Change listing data

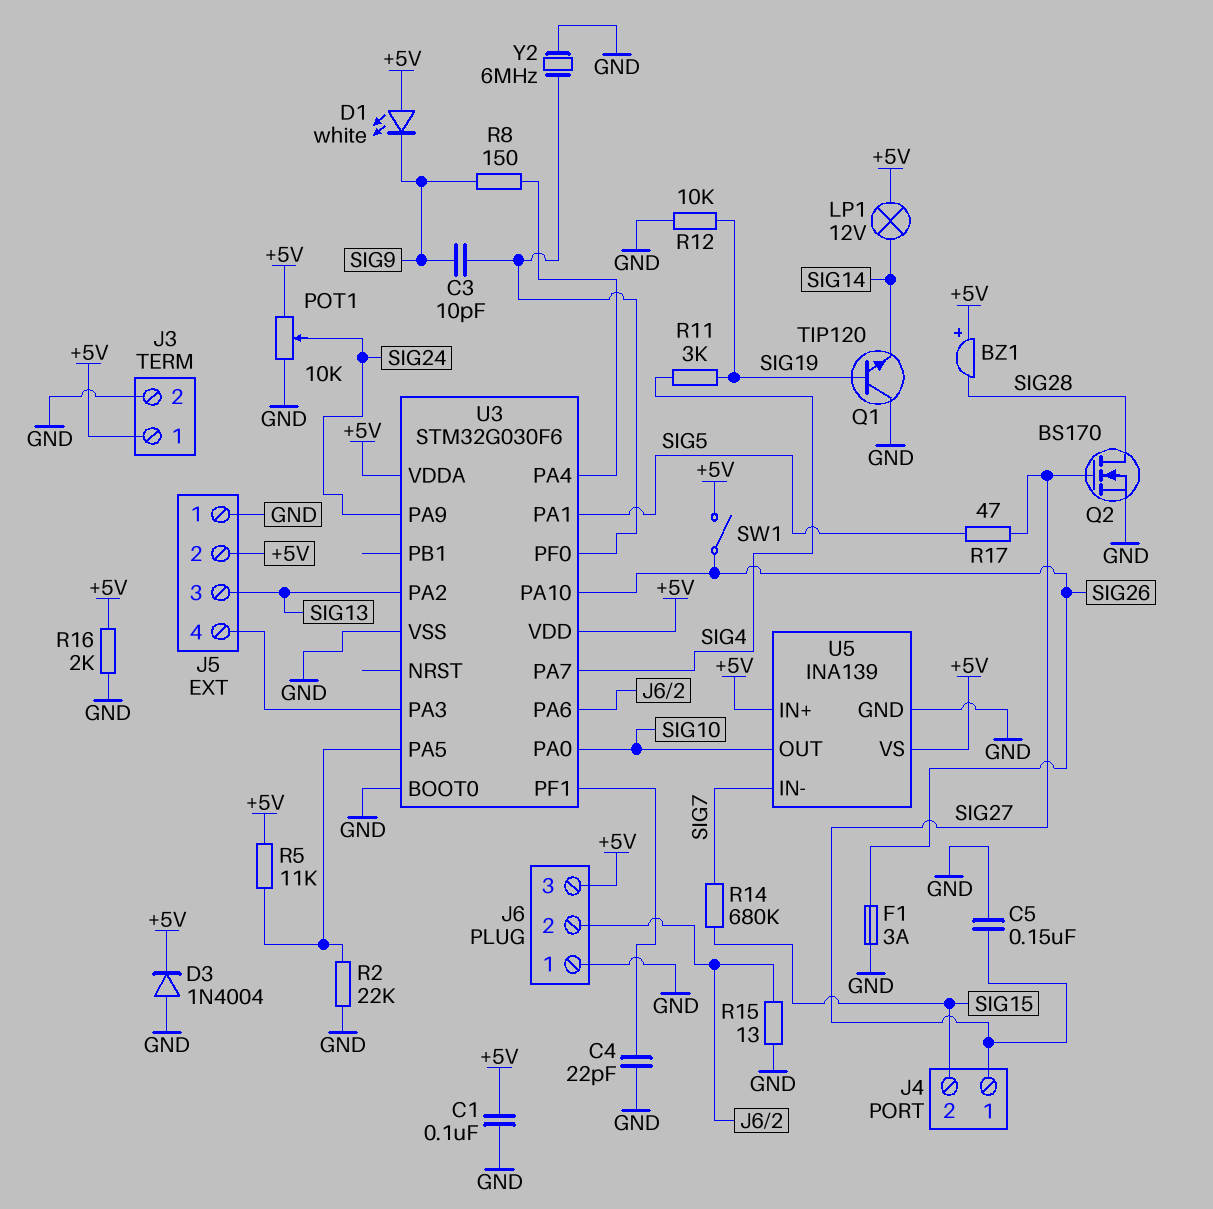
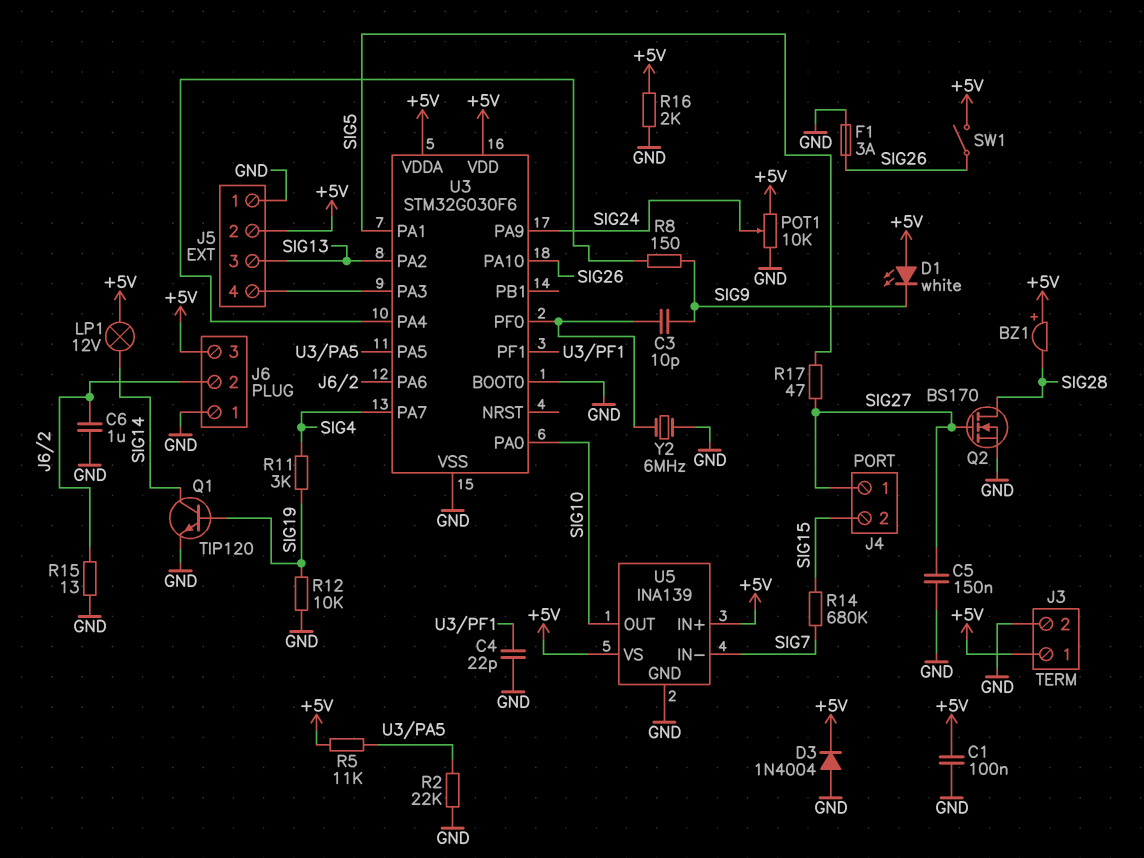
C6: none -> 1uF (GND, J6/2)
Q1: NPN TIP120 (B SIG19, C GND, E SIG14) -> NPN TIP120 (B SIG19, C SIG14, E GND)

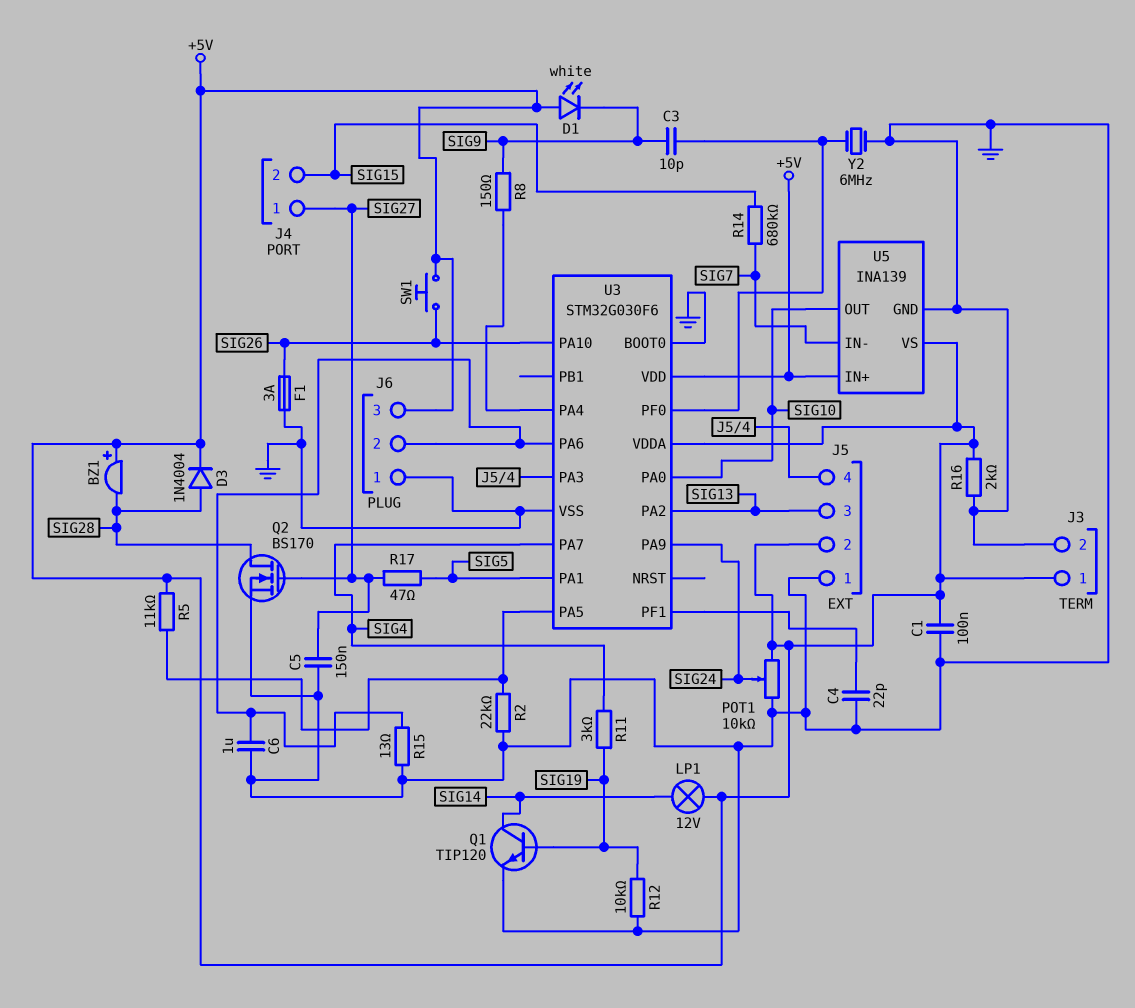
D3: diode 1N4004 (A GND, K +5V) -> diode 1N4004 (A SIG28, K +5V)
SW1: switch (+5V, SIG26) -> button (+5V, SIG26)

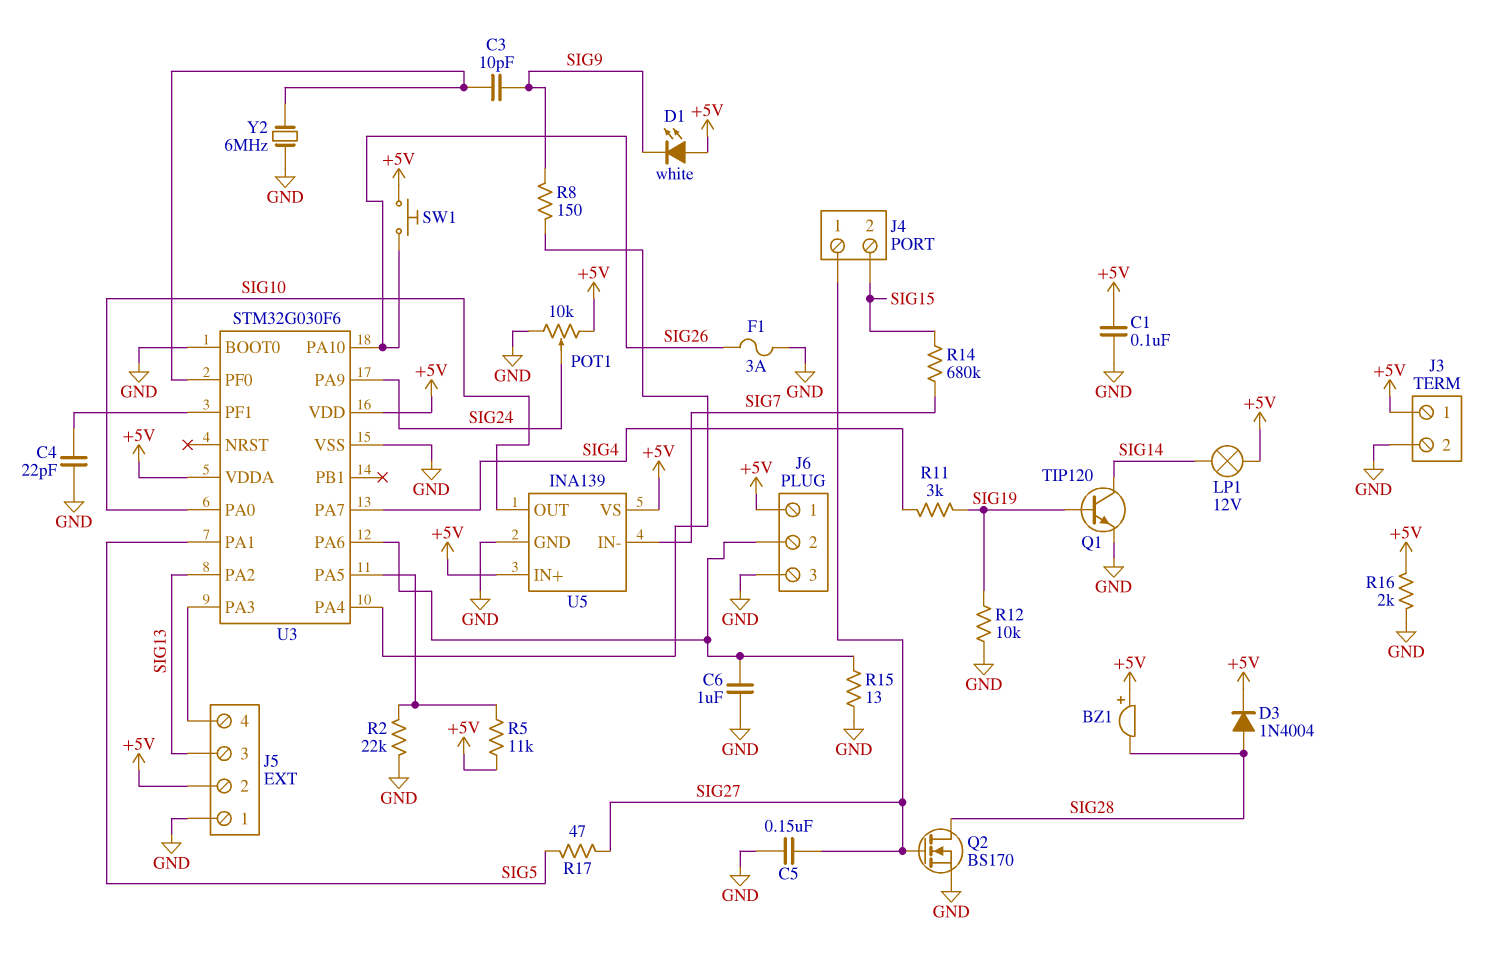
J6 pin 1: GND -> +5V
J6 pin 3: +5V -> GND

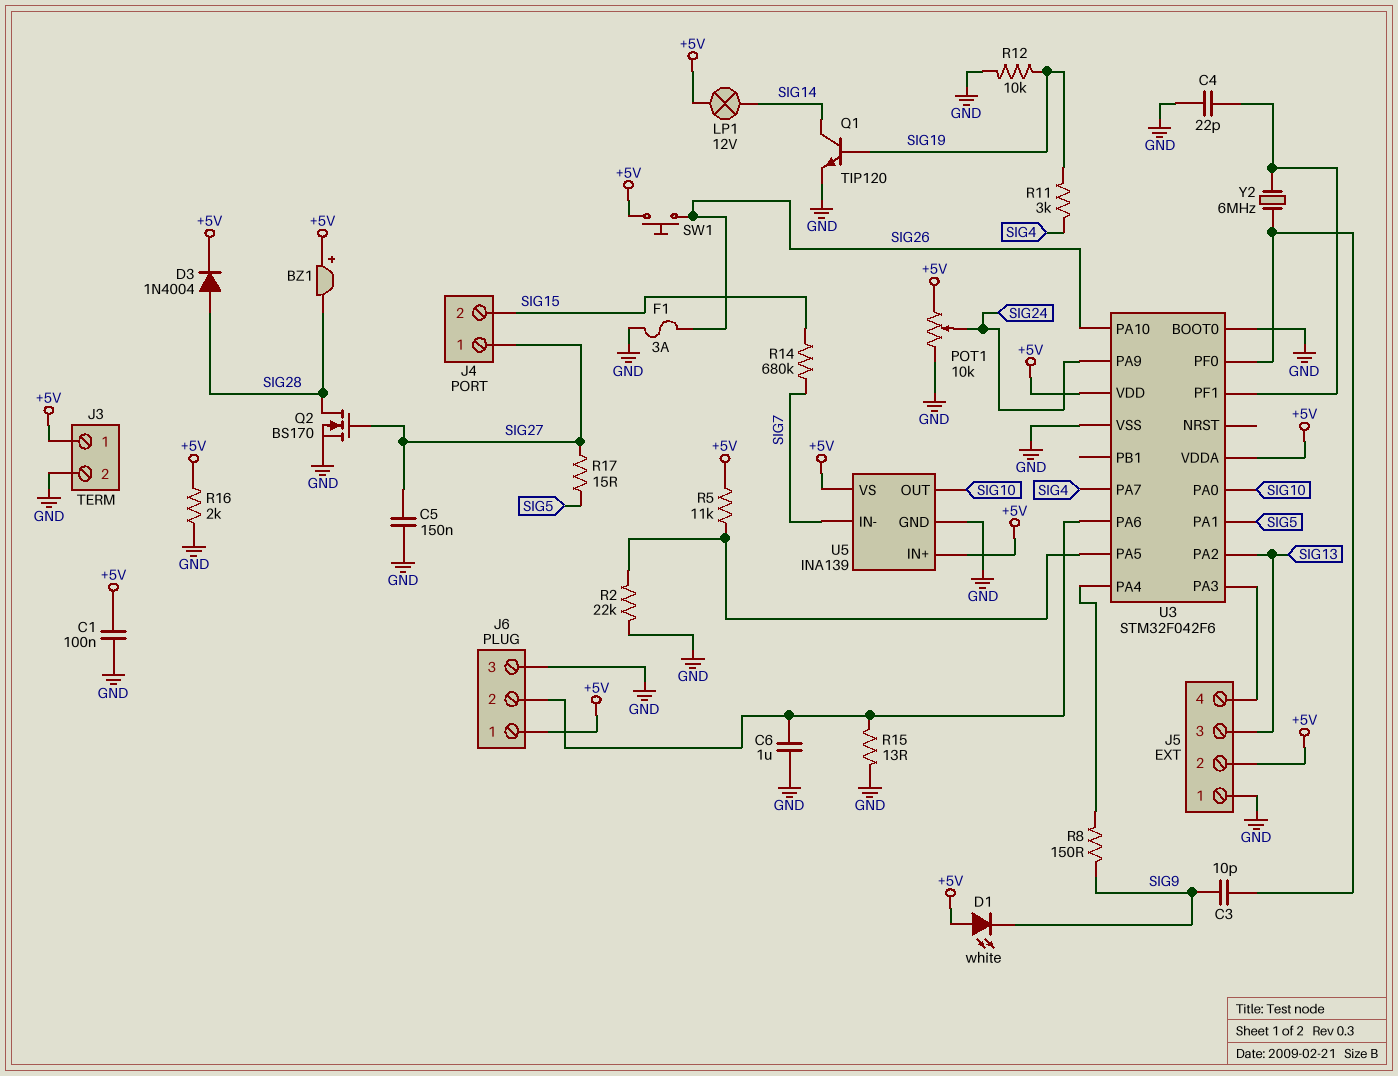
R17: 47 (SIG5, SIG27) -> 15 (SIG5, SIG27)
U3: STM32G030F6 -> STM32F042F6
Y2: 6MHz (GND, U3/PF0) -> 6MHz (U3/PF0, U3/PF1)

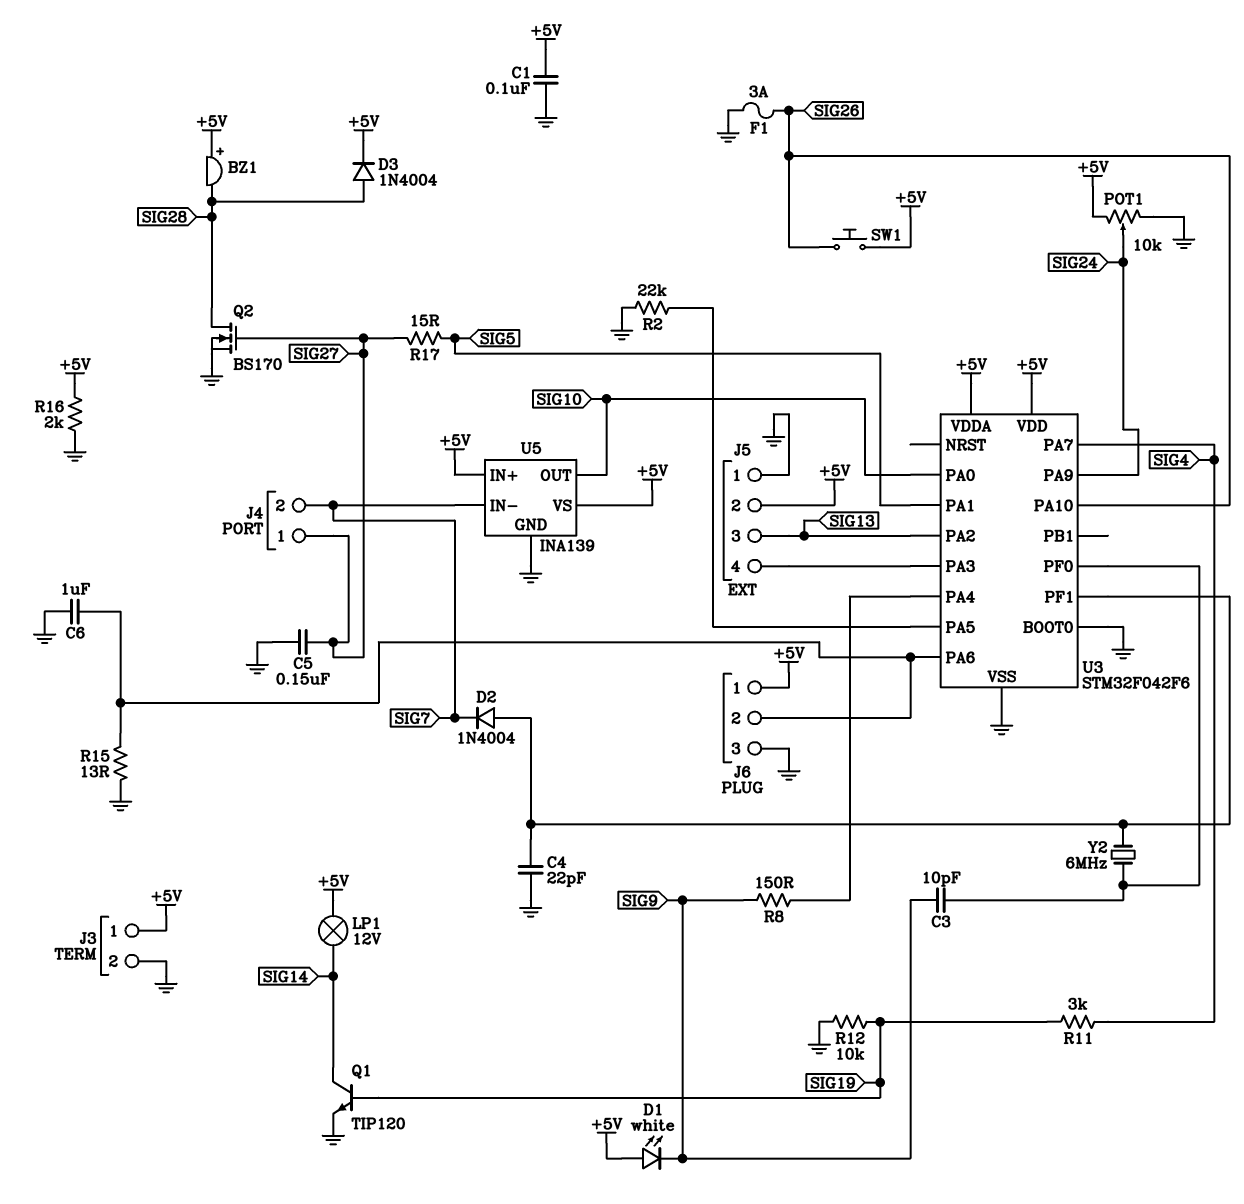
D2: none -> diode 1N4004 (A U3/PF1, K SIG7)
J4 pin 2: SIG15 -> SIG7
R5: 11k (+5V, U3/PA5) -> none
R14: 680k (SIG7, SIG15) -> none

§ HOW TO COMPLETE THIS TASK
Exact copies of the lines from the one containing "Q1: NPN TIP120" through the end of the records above are required, with no pictures among them.

§ ANSWER BOX
Q1: NPN TIP120 (B SIG19, C GND, E SIG14) -> NPN TIP120 (B SIG19, C SIG14, E GND)

D3: diode 1N4004 (A GND, K +5V) -> diode 1N4004 (A SIG28, K +5V)
SW1: switch (+5V, SIG26) -> button (+5V, SIG26)

J6 pin 1: GND -> +5V
J6 pin 3: +5V -> GND

R17: 47 (SIG5, SIG27) -> 15 (SIG5, SIG27)
U3: STM32G030F6 -> STM32F042F6
Y2: 6MHz (GND, U3/PF0) -> 6MHz (U3/PF0, U3/PF1)

D2: none -> diode 1N4004 (A U3/PF1, K SIG7)
J4 pin 2: SIG15 -> SIG7
R5: 11k (+5V, U3/PA5) -> none
R14: 680k (SIG7, SIG15) -> none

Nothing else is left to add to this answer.